EXERCISE INSTRUCTIONS ::
Please write out the entire listing below exactly, excluding its pictures.

RECORDS ::
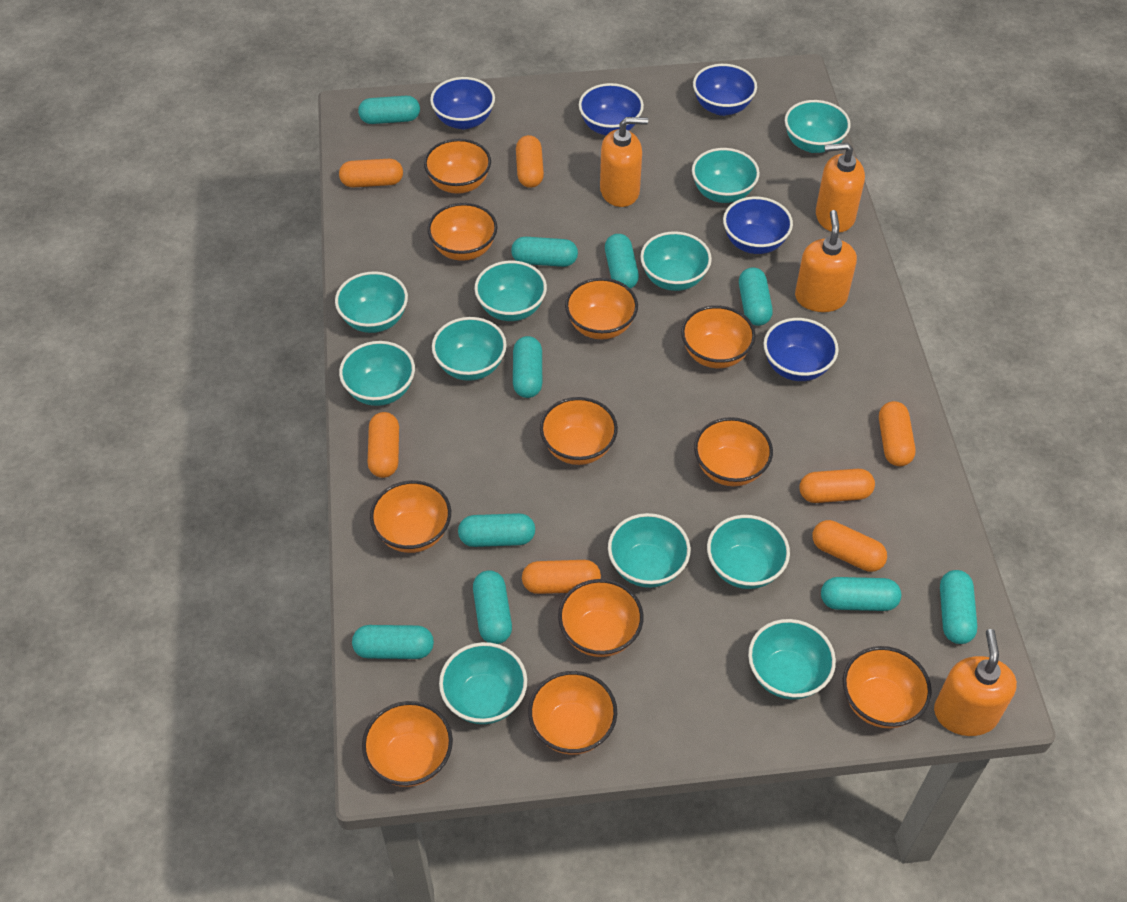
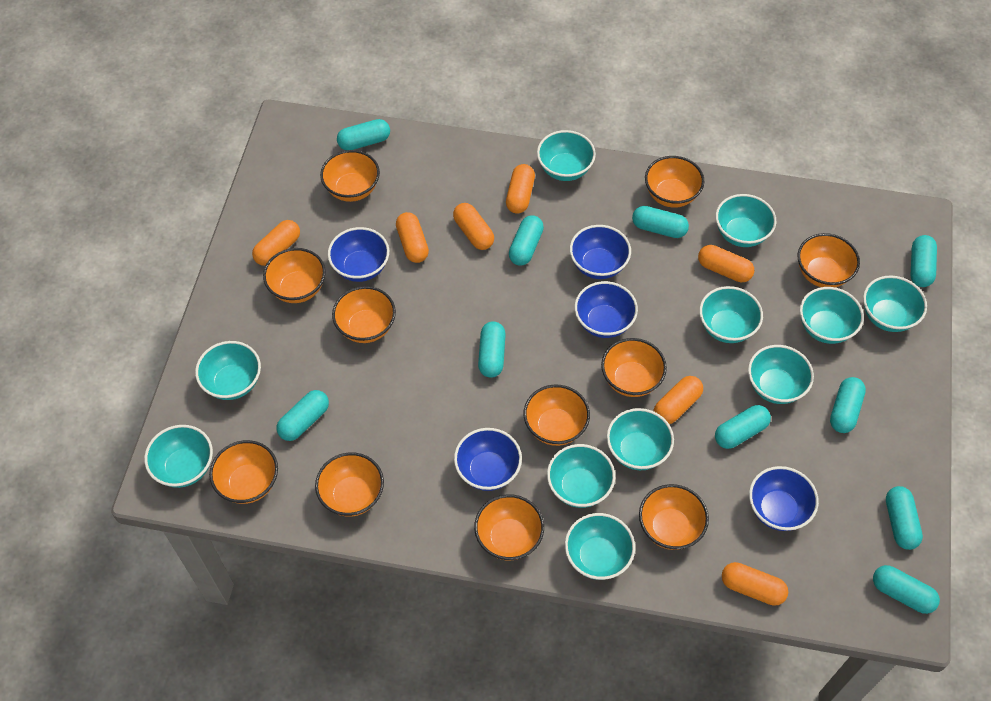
orange soap dispenser: 4 -> 0

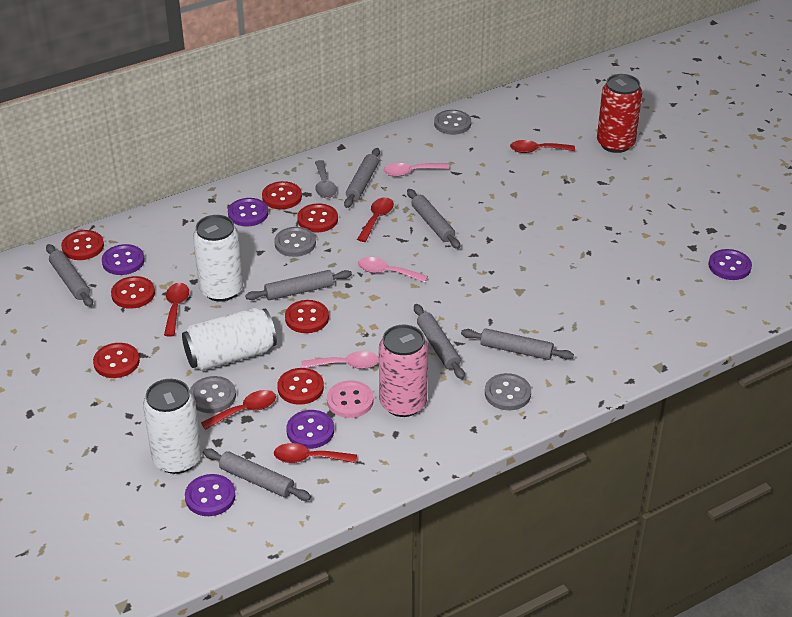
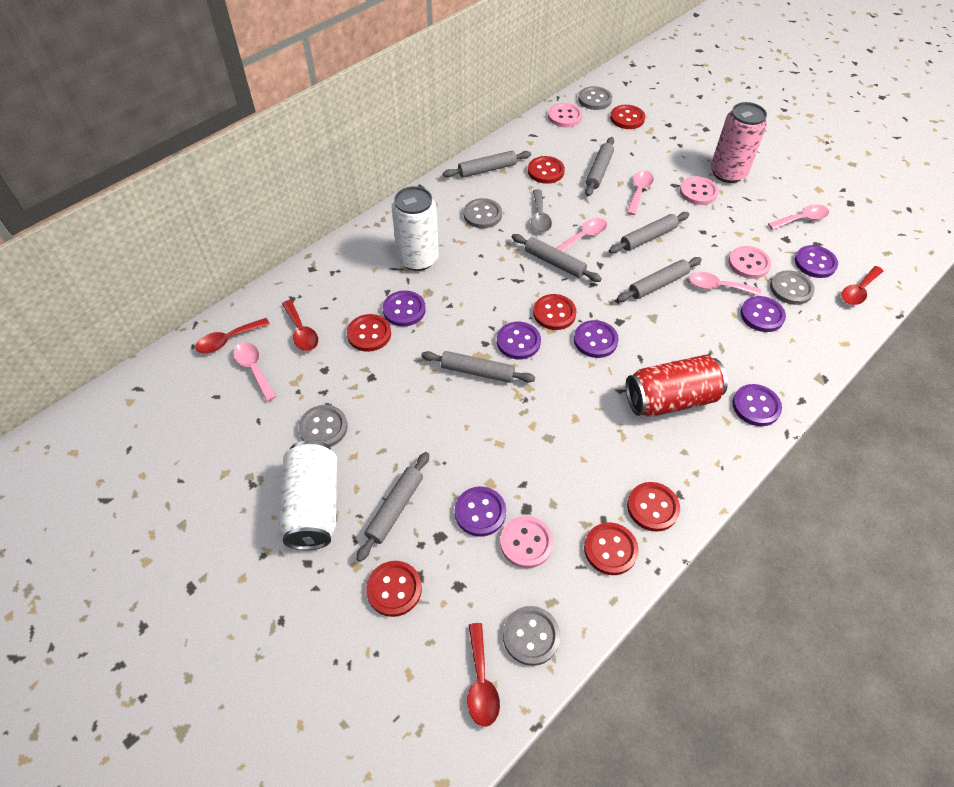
grey button: 4 -> 5
pink button: 1 -> 4
pink spoon: 3 -> 5
purple button: 5 -> 7
red spoon: 5 -> 4
white can: 3 -> 2

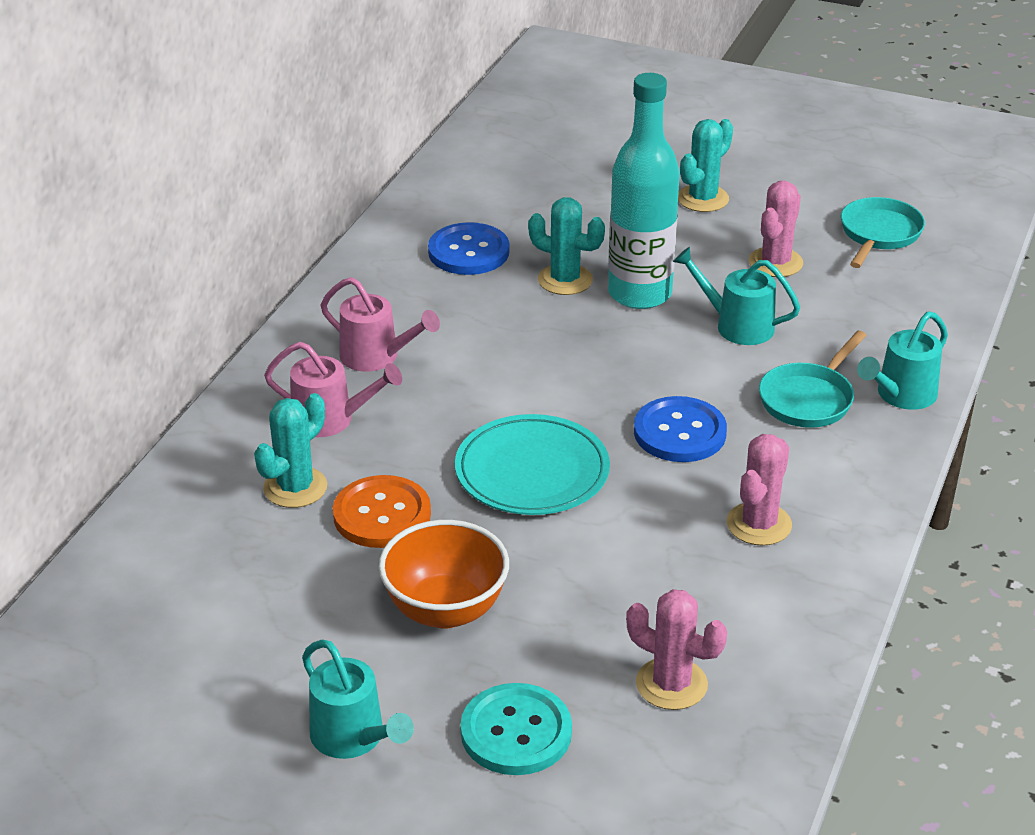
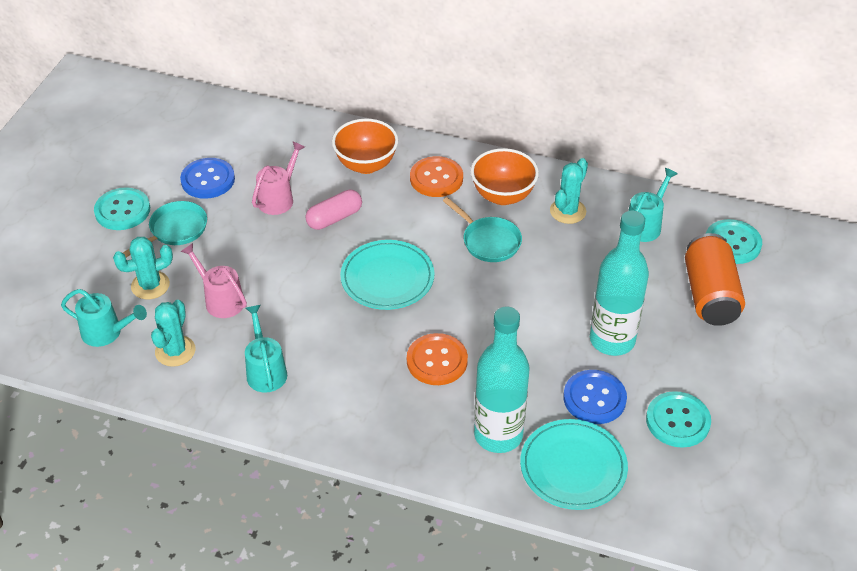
orange bowl: 1 -> 2
orange button: 1 -> 2
orange can: 0 -> 1
pink cactus: 3 -> 0
pink capsule: 0 -> 1
turquoise bottle: 1 -> 2
turquoise button: 1 -> 3
turquoise plate: 1 -> 2

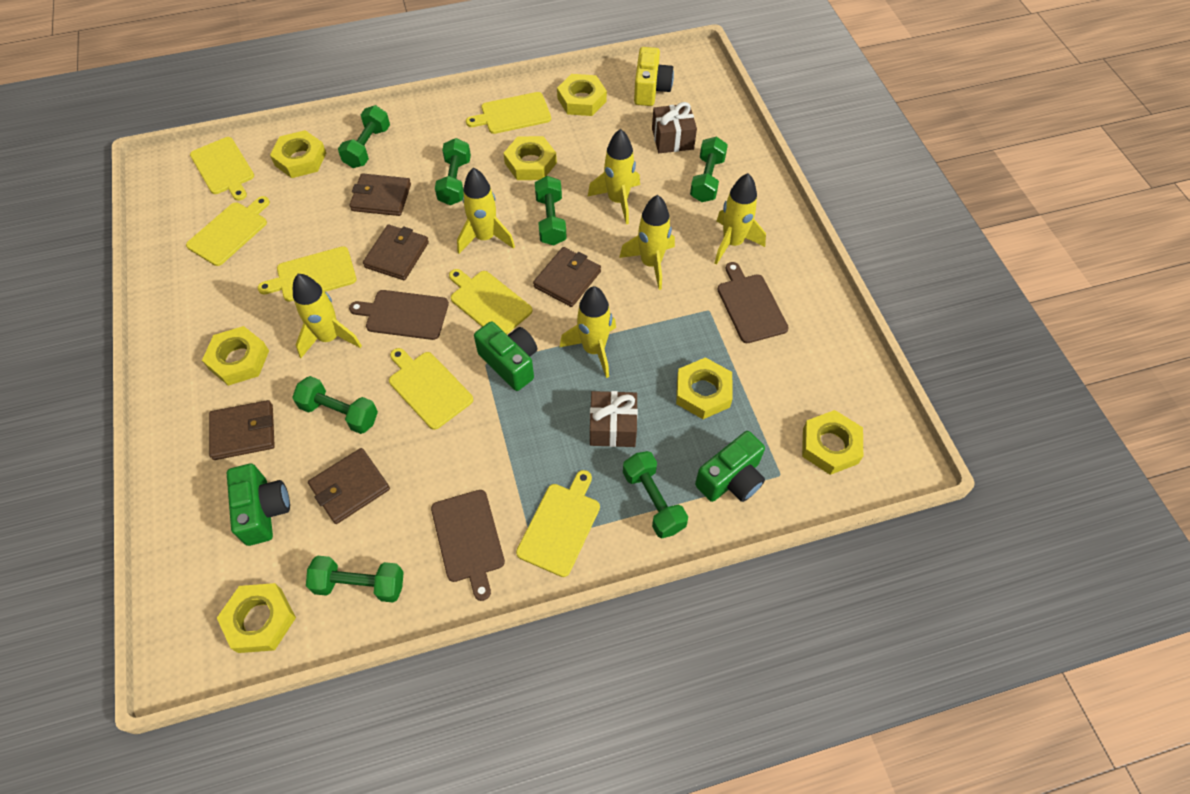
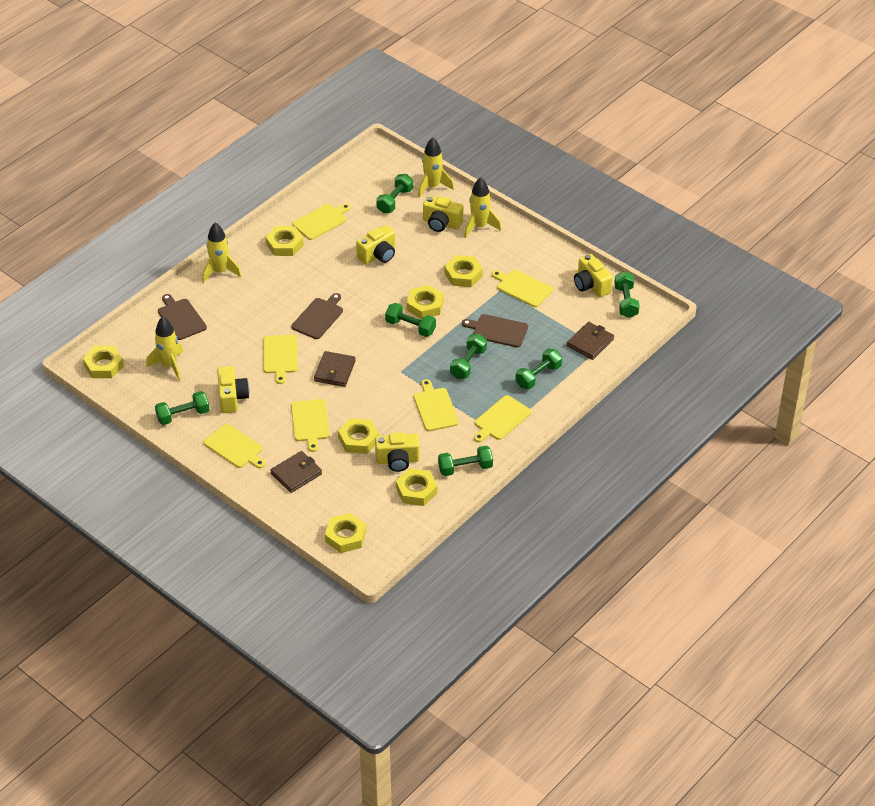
brown gift: 2 -> 0
brown wallet: 5 -> 3
green camera: 3 -> 0
yellow camera: 1 -> 5
yellow rocket: 6 -> 4

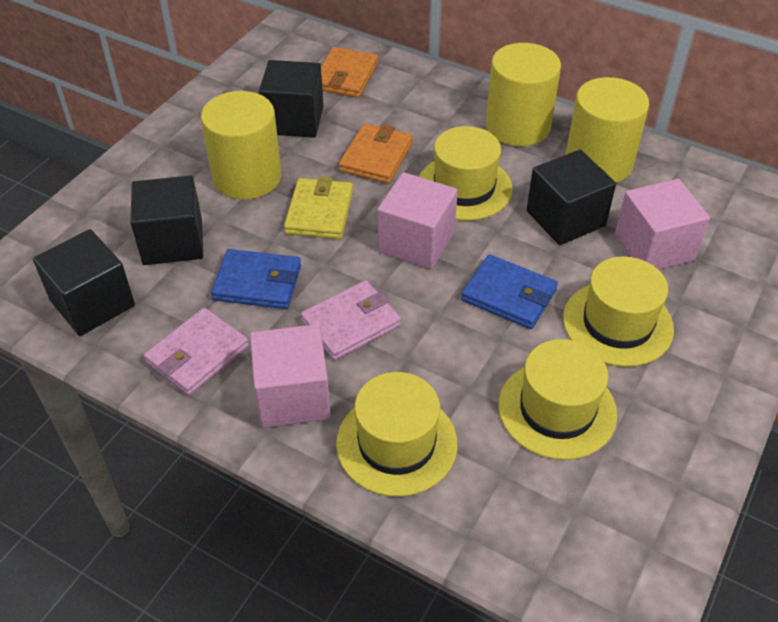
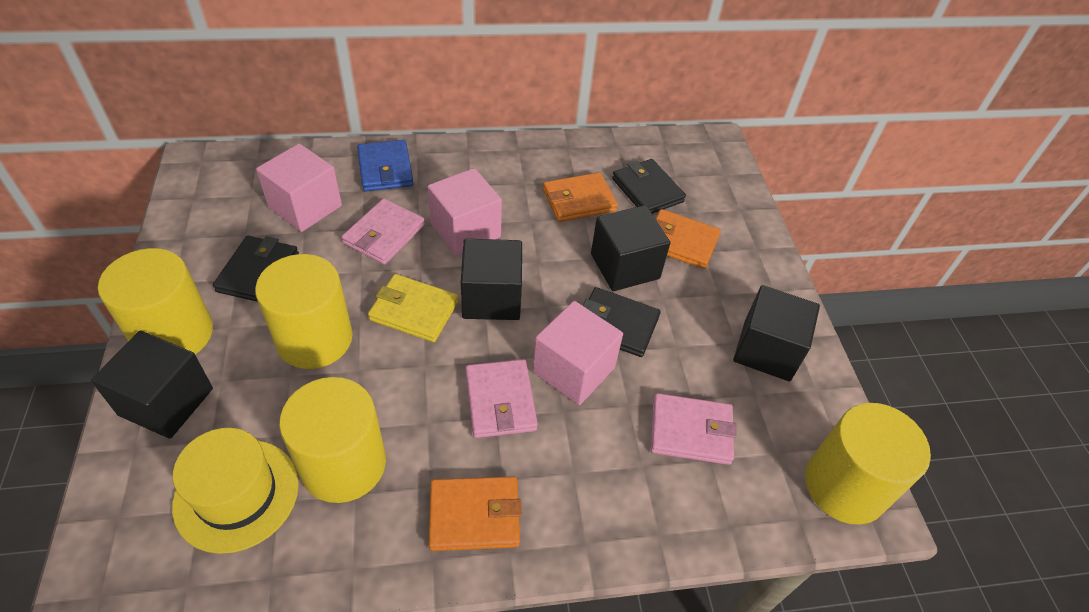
black wallet: 0 -> 3
blue wallet: 2 -> 1
orange wallet: 2 -> 3
pink wallet: 2 -> 3
yellow cylinder: 3 -> 4
yellow hat: 4 -> 1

TASK OUTPUT ::
orange soap dispenser: 4 -> 0

grey button: 4 -> 5
pink button: 1 -> 4
pink spoon: 3 -> 5
purple button: 5 -> 7
red spoon: 5 -> 4
white can: 3 -> 2

orange bowl: 1 -> 2
orange button: 1 -> 2
orange can: 0 -> 1
pink cactus: 3 -> 0
pink capsule: 0 -> 1
turquoise bottle: 1 -> 2
turquoise button: 1 -> 3
turquoise plate: 1 -> 2

brown gift: 2 -> 0
brown wallet: 5 -> 3
green camera: 3 -> 0
yellow camera: 1 -> 5
yellow rocket: 6 -> 4

black wallet: 0 -> 3
blue wallet: 2 -> 1
orange wallet: 2 -> 3
pink wallet: 2 -> 3
yellow cylinder: 3 -> 4
yellow hat: 4 -> 1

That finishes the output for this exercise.